#### Exercise objective
Please rewrite the lines in the records below, replacing "gray circle" with "blue circle" and keeping everything else the same. Omit the pictures from your answer.

┌─ Listing

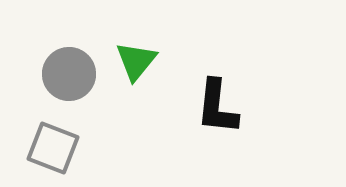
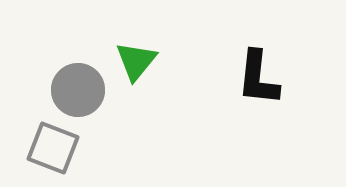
gray circle: moved 9 px right, 16 px down
black L-shape: moved 41 px right, 29 px up
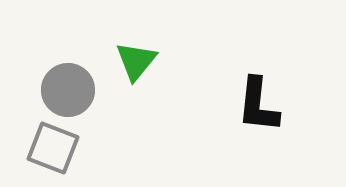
black L-shape: moved 27 px down
gray circle: moved 10 px left
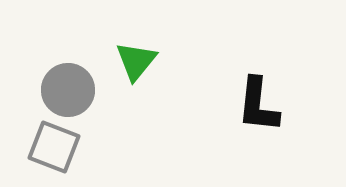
gray square: moved 1 px right, 1 px up
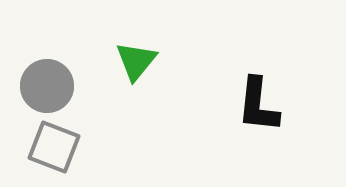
gray circle: moved 21 px left, 4 px up
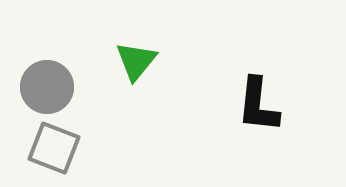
gray circle: moved 1 px down
gray square: moved 1 px down
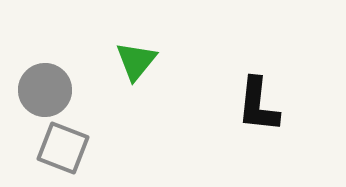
gray circle: moved 2 px left, 3 px down
gray square: moved 9 px right
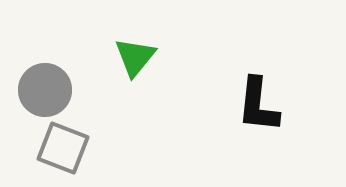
green triangle: moved 1 px left, 4 px up
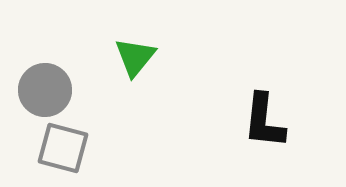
black L-shape: moved 6 px right, 16 px down
gray square: rotated 6 degrees counterclockwise
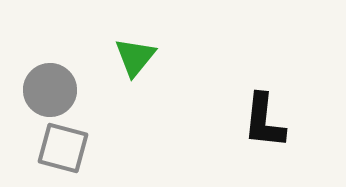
gray circle: moved 5 px right
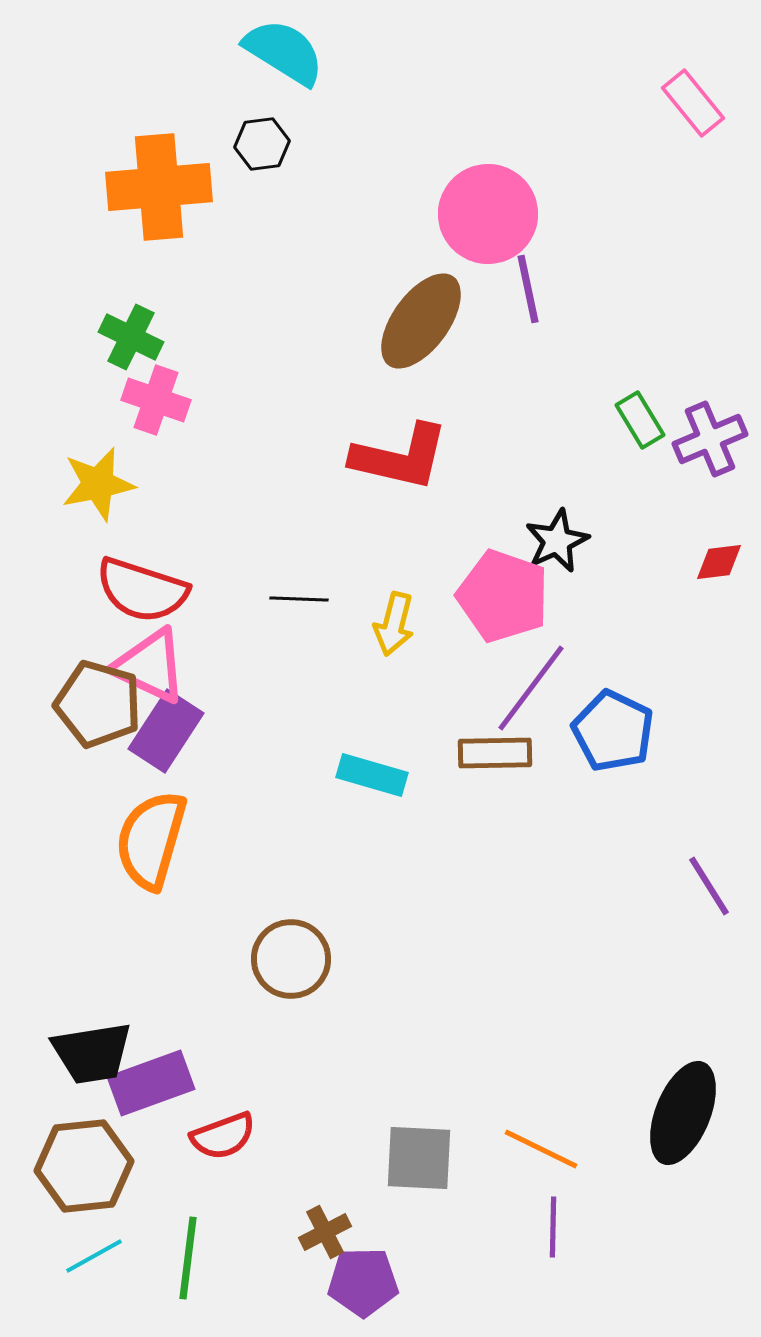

└─

#### Complete answer
blue circle: moved 9 px right, 16 px down
black L-shape: moved 41 px right, 29 px up
black L-shape: moved 27 px down
blue circle: moved 10 px left
gray square: moved 1 px right, 1 px up
blue circle: moved 21 px left, 4 px up
blue circle: moved 1 px down
gray square: moved 1 px down
blue circle: moved 2 px left, 3 px down
gray square: moved 9 px right
green triangle: moved 1 px left, 4 px up
black L-shape: moved 6 px right, 16 px down
gray square: rotated 6 degrees counterclockwise
blue circle: moved 5 px right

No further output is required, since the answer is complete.